---- Input records

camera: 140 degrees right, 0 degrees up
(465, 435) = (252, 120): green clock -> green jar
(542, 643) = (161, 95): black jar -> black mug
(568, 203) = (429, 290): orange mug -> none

--------
---- Input records

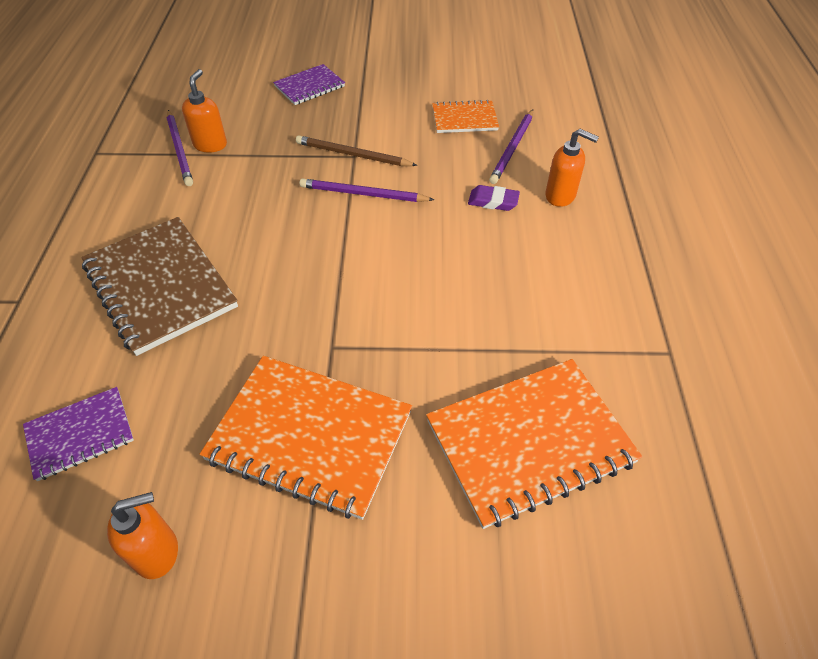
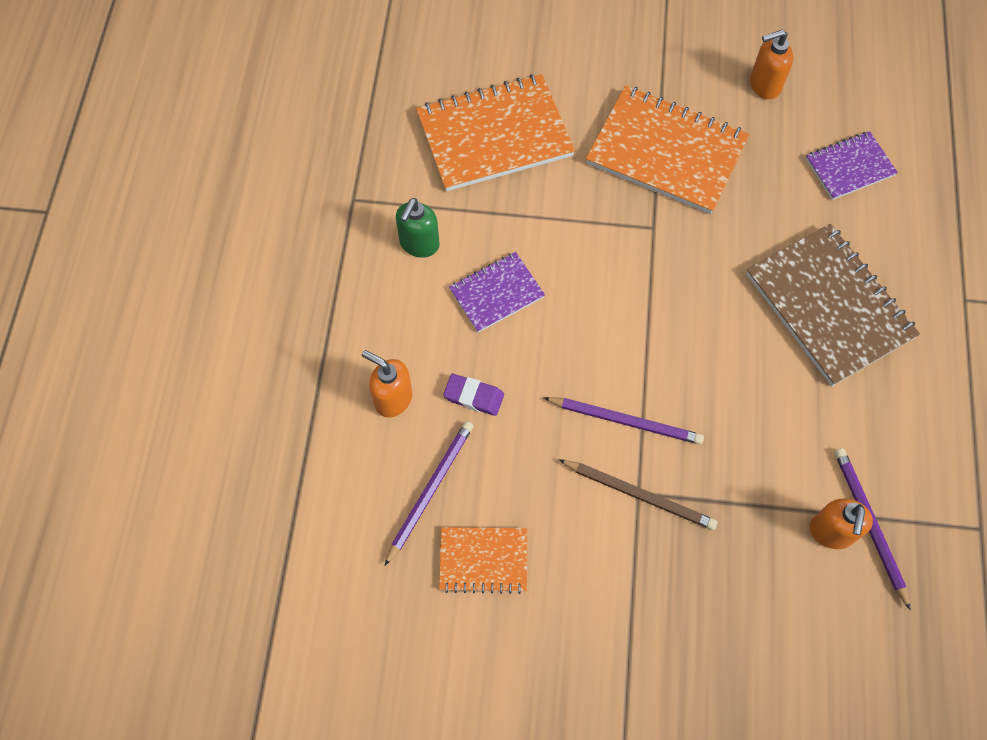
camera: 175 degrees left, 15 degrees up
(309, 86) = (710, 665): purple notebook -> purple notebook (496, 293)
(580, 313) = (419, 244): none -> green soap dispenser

--------

__Directions__
Once you find the line with "(465, 435) = (252, 120): green" above, print it and every line after it up to and including the line with "(568, 203) = (429, 290): orange mug -> none", exactly as written and nothing else.

__Written response__
(465, 435) = (252, 120): green clock -> green jar
(542, 643) = (161, 95): black jar -> black mug
(568, 203) = (429, 290): orange mug -> none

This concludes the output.